WHAT TO PRODUCE: Copy the entries below word for word, minus the pictures.

* * * *

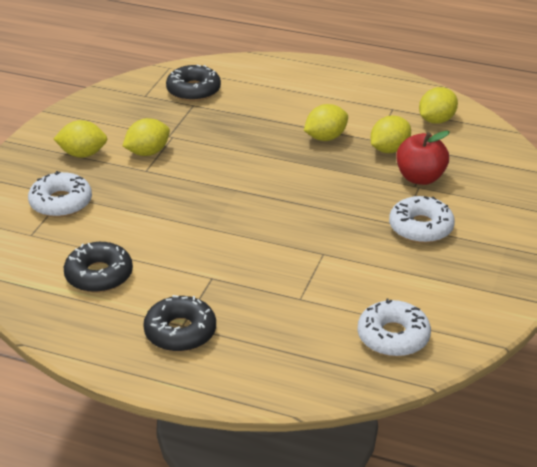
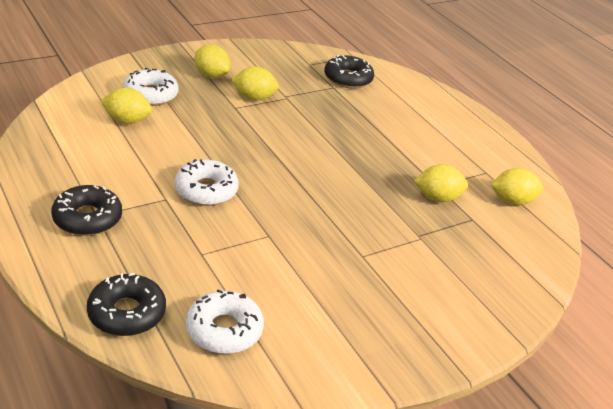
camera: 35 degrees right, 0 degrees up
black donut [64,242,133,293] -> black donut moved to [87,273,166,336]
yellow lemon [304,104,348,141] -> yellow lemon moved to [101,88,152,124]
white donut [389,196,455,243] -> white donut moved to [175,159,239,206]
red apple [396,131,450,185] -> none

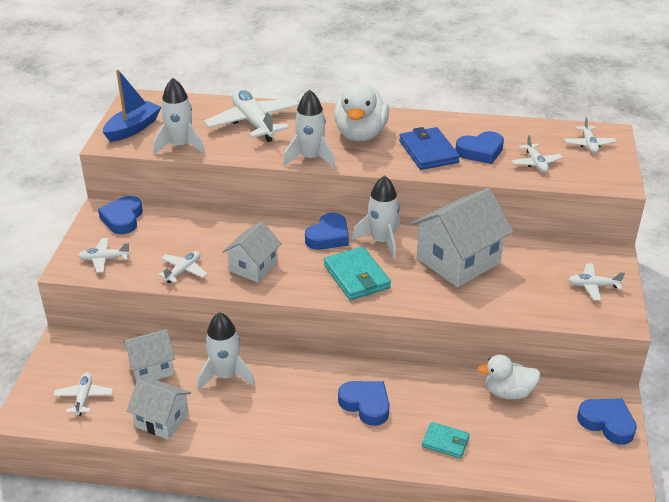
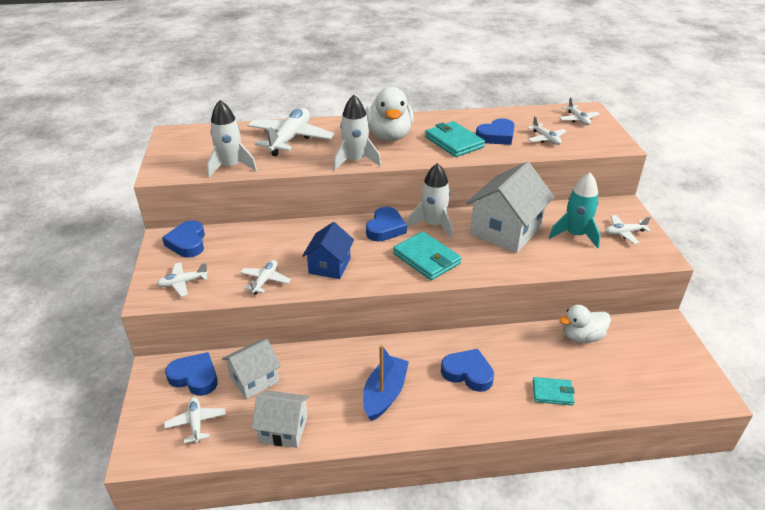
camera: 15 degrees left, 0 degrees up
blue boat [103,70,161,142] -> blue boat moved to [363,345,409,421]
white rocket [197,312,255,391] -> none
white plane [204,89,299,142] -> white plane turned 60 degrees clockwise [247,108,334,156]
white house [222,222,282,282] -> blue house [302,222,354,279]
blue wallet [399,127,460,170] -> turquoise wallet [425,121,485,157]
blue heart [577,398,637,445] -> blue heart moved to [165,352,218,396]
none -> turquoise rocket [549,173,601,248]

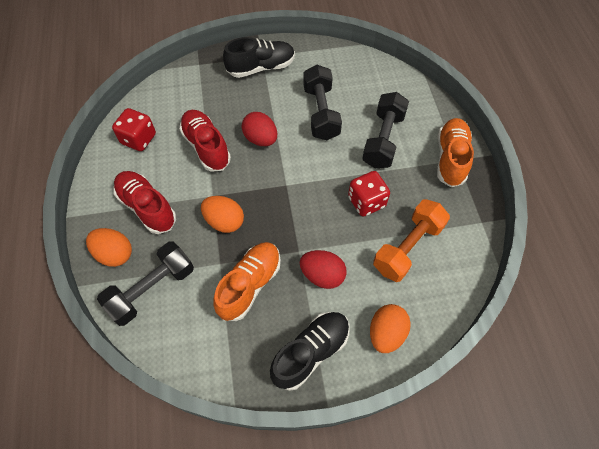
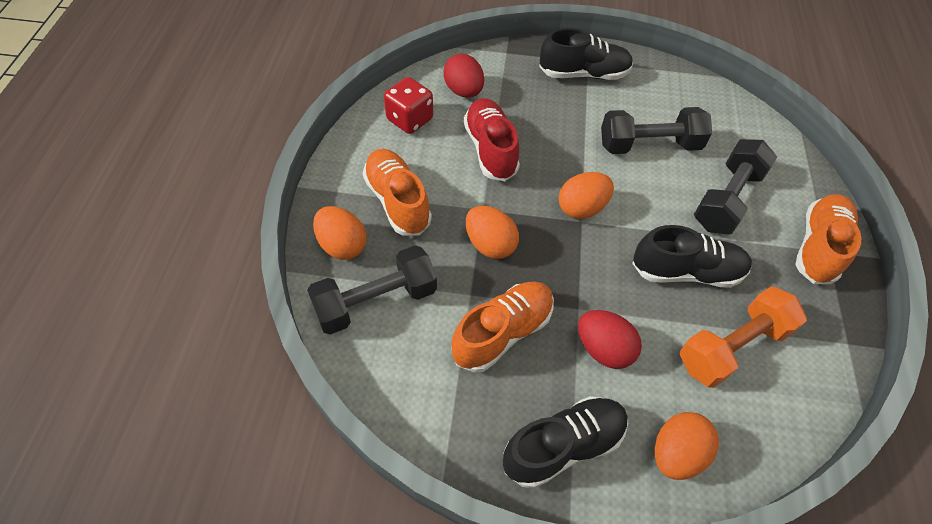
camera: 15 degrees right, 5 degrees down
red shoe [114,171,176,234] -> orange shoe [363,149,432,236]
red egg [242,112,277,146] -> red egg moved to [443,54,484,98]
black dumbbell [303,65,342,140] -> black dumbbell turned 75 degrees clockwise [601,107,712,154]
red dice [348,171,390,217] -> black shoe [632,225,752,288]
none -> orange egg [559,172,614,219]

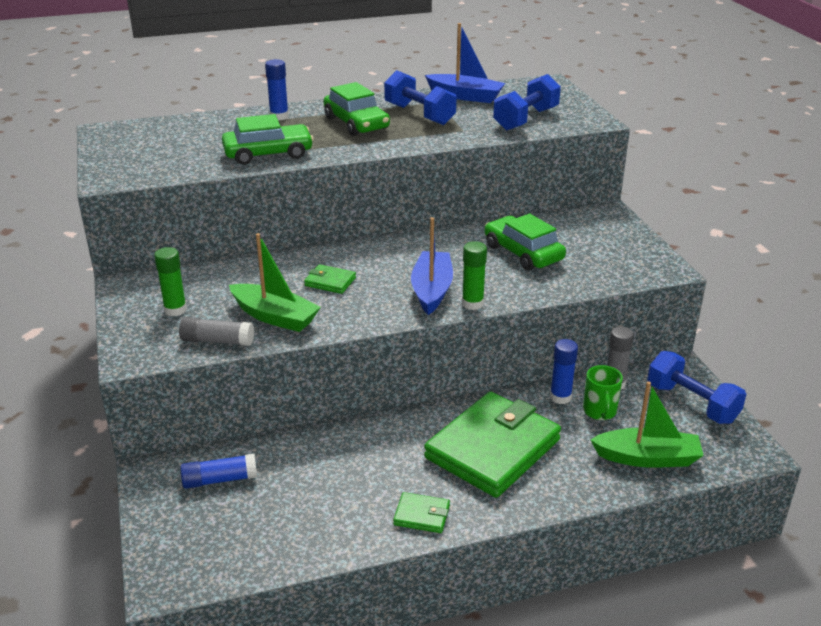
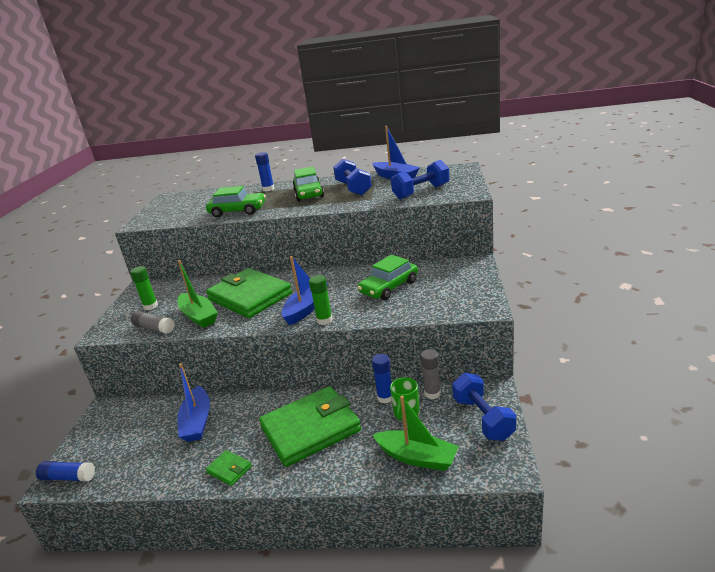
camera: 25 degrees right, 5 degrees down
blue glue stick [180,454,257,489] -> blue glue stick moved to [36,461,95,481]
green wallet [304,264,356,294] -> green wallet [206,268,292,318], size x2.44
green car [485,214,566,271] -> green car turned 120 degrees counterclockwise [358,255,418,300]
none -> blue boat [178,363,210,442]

* * * *

ANSWER TO THE EXERCISE:
camera: 35 degrees right, 0 degrees up
black donut [64,242,133,293] -> black donut moved to [87,273,166,336]
yellow lemon [304,104,348,141] -> yellow lemon moved to [101,88,152,124]
white donut [389,196,455,243] -> white donut moved to [175,159,239,206]
red apple [396,131,450,185] -> none

camera: 15 degrees left, 0 degrees up
blue boat [103,70,161,142] -> blue boat moved to [363,345,409,421]
white rocket [197,312,255,391] -> none
white plane [204,89,299,142] -> white plane turned 60 degrees clockwise [247,108,334,156]
white house [222,222,282,282] -> blue house [302,222,354,279]
blue wallet [399,127,460,170] -> turquoise wallet [425,121,485,157]
blue heart [577,398,637,445] -> blue heart moved to [165,352,218,396]
none -> turquoise rocket [549,173,601,248]

camera: 15 degrees right, 5 degrees down
red shoe [114,171,176,234] -> orange shoe [363,149,432,236]
red egg [242,112,277,146] -> red egg moved to [443,54,484,98]
black dumbbell [303,65,342,140] -> black dumbbell turned 75 degrees clockwise [601,107,712,154]
red dice [348,171,390,217] -> black shoe [632,225,752,288]
none -> orange egg [559,172,614,219]

camera: 25 degrees right, 5 degrees down
blue glue stick [180,454,257,489] -> blue glue stick moved to [36,461,95,481]
green wallet [304,264,356,294] -> green wallet [206,268,292,318], size x2.44
green car [485,214,566,271] -> green car turned 120 degrees counterclockwise [358,255,418,300]
none -> blue boat [178,363,210,442]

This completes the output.